### Task goal
Pictures stay out of the copy. Retype exactly the lines below from the one with "BARO pin SCL: A7 -> D2" through the one with "TEMP3 pin OUT: D13 -> A0".

### Material provided
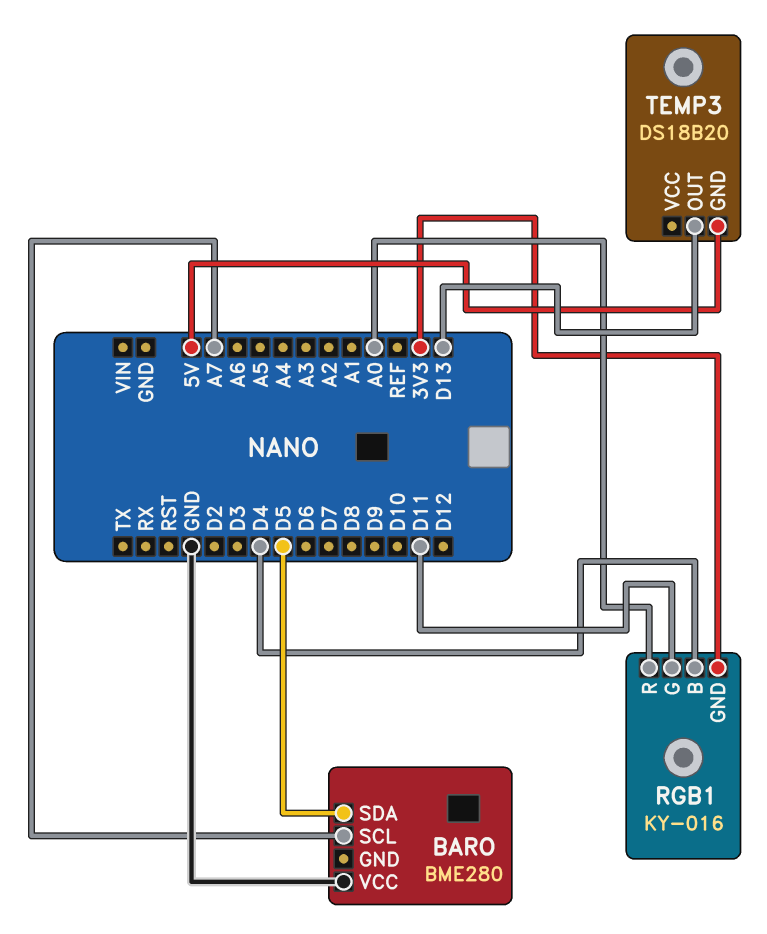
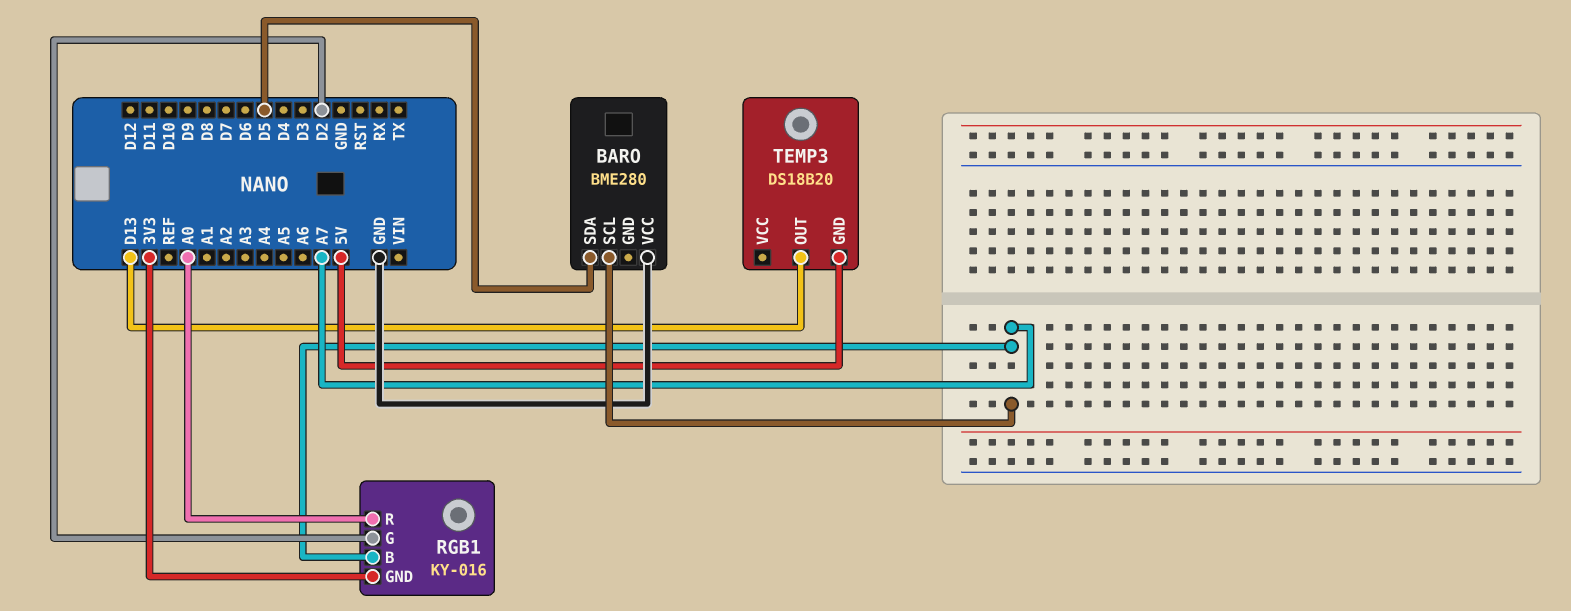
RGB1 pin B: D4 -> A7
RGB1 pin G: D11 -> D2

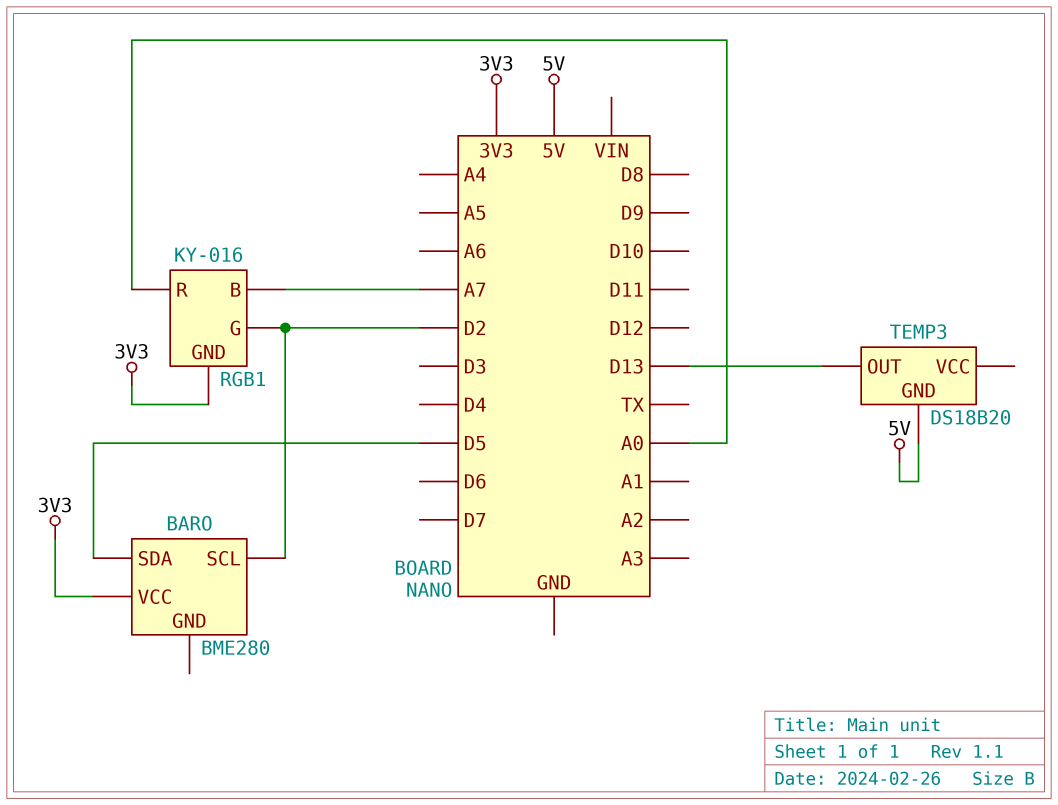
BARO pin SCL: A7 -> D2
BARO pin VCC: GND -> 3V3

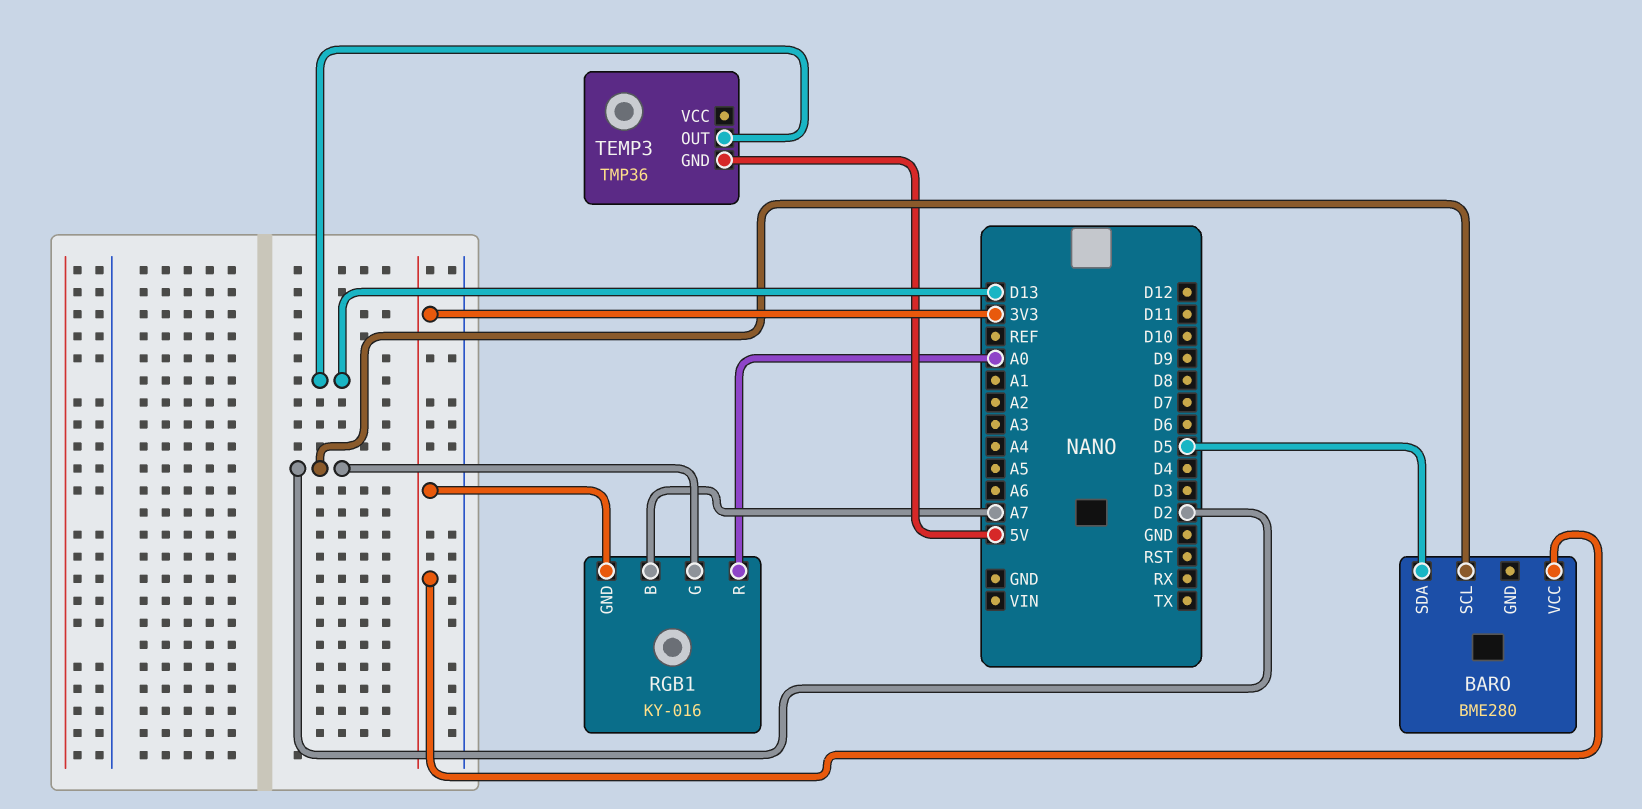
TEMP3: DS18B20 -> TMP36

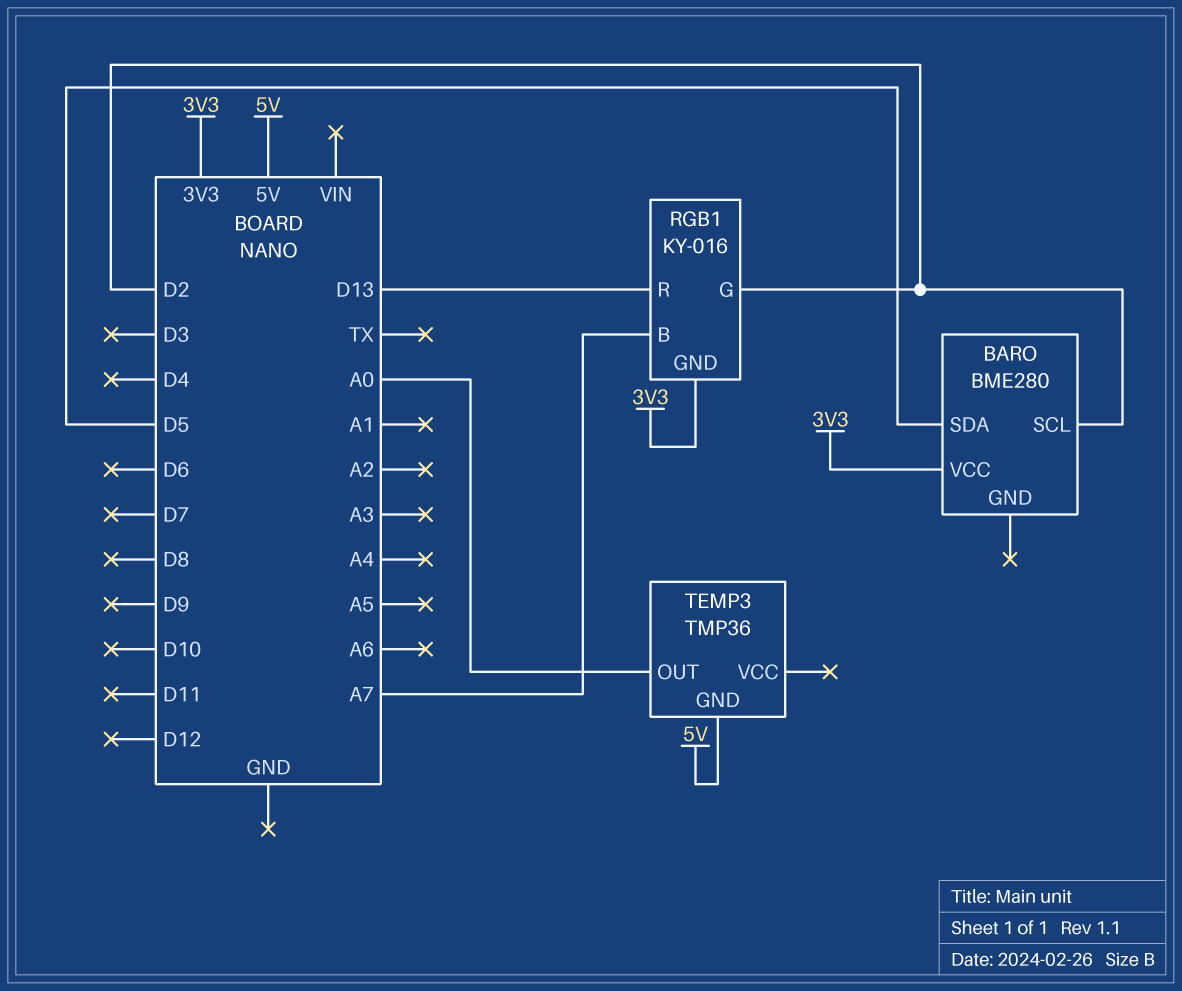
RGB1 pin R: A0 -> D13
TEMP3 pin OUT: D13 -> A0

--

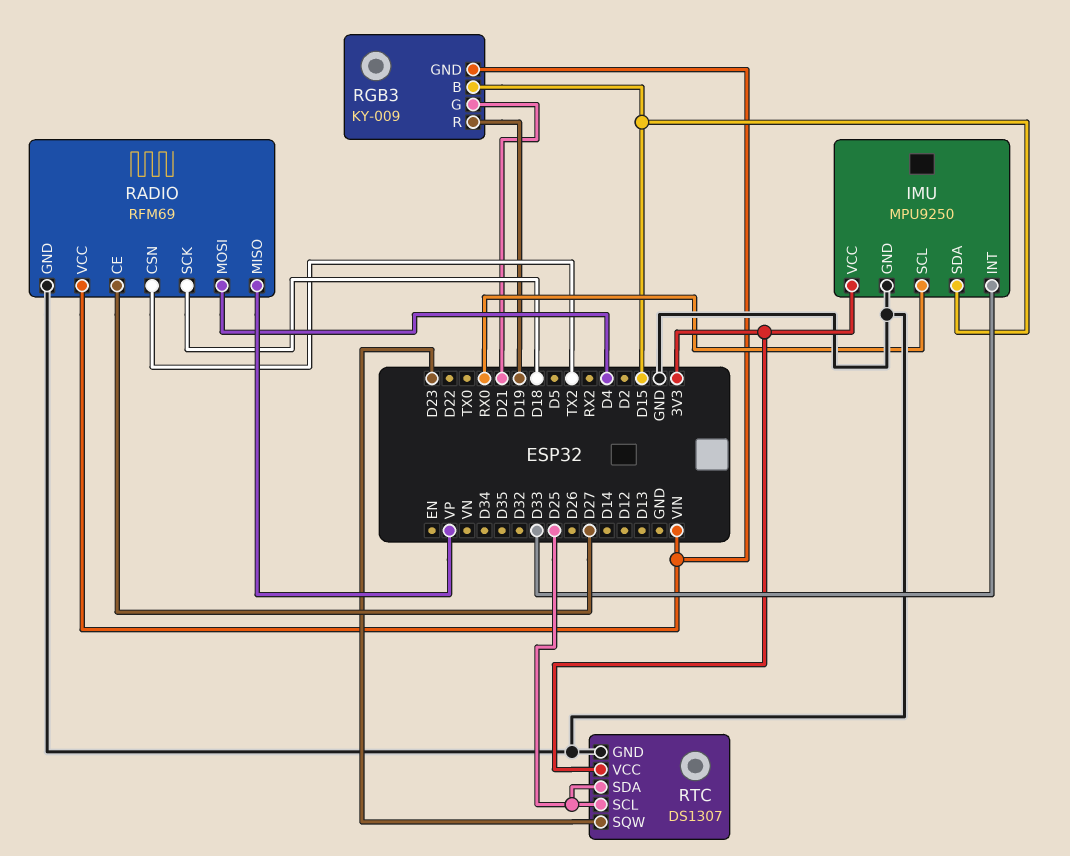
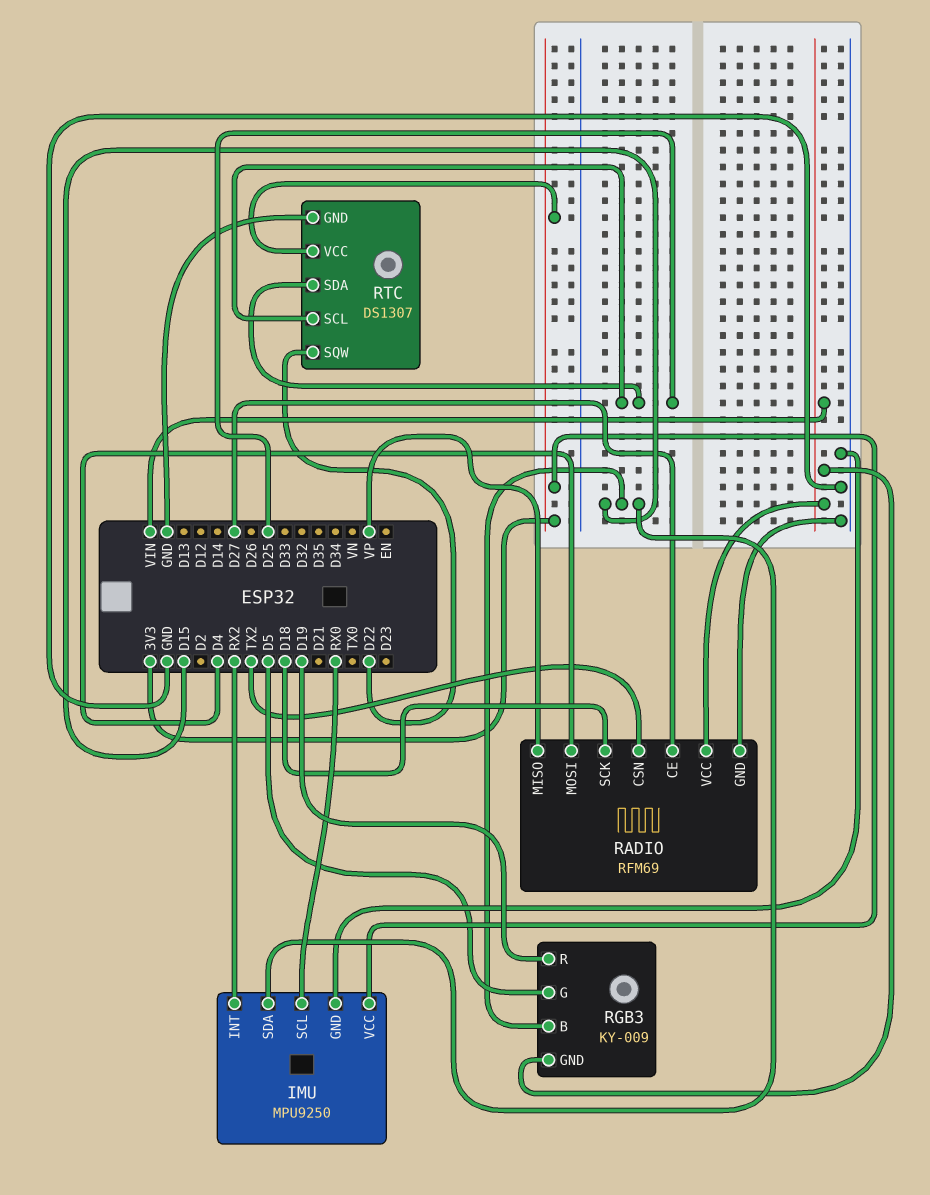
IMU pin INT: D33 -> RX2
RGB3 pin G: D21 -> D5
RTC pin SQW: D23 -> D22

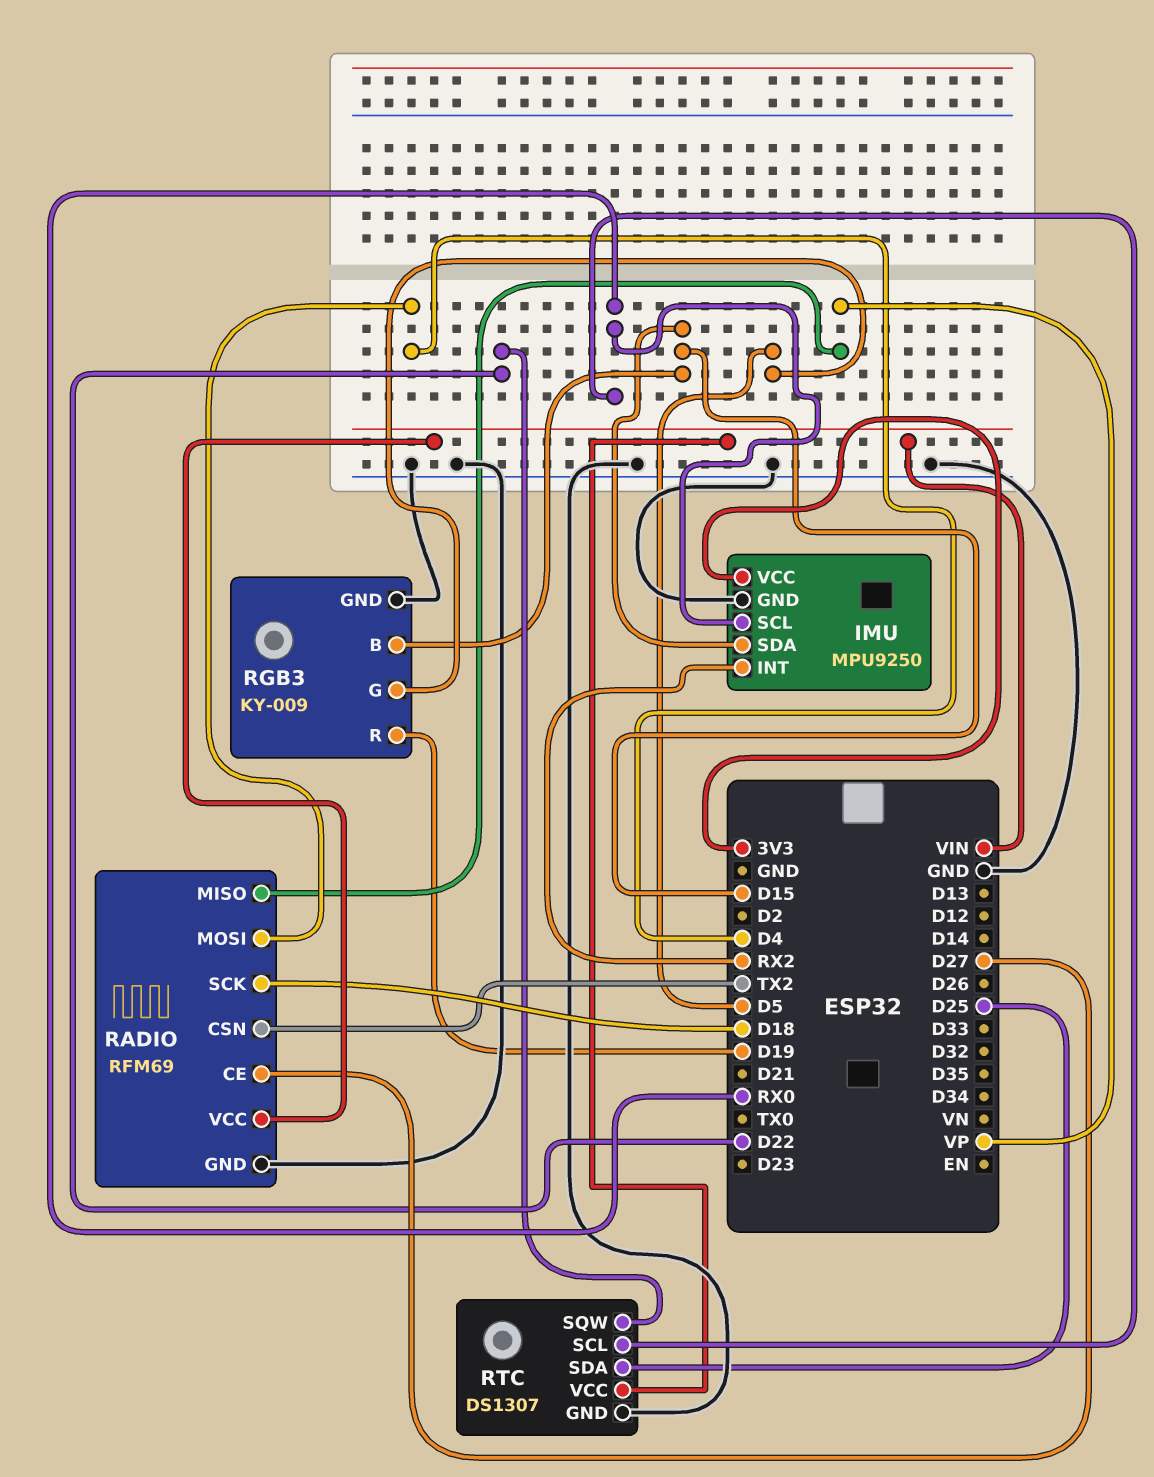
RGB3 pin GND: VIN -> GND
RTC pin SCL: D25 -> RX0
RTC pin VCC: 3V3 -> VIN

### Task answer
BARO pin SCL: A7 -> D2
BARO pin VCC: GND -> 3V3

TEMP3: DS18B20 -> TMP36

RGB1 pin R: A0 -> D13
TEMP3 pin OUT: D13 -> A0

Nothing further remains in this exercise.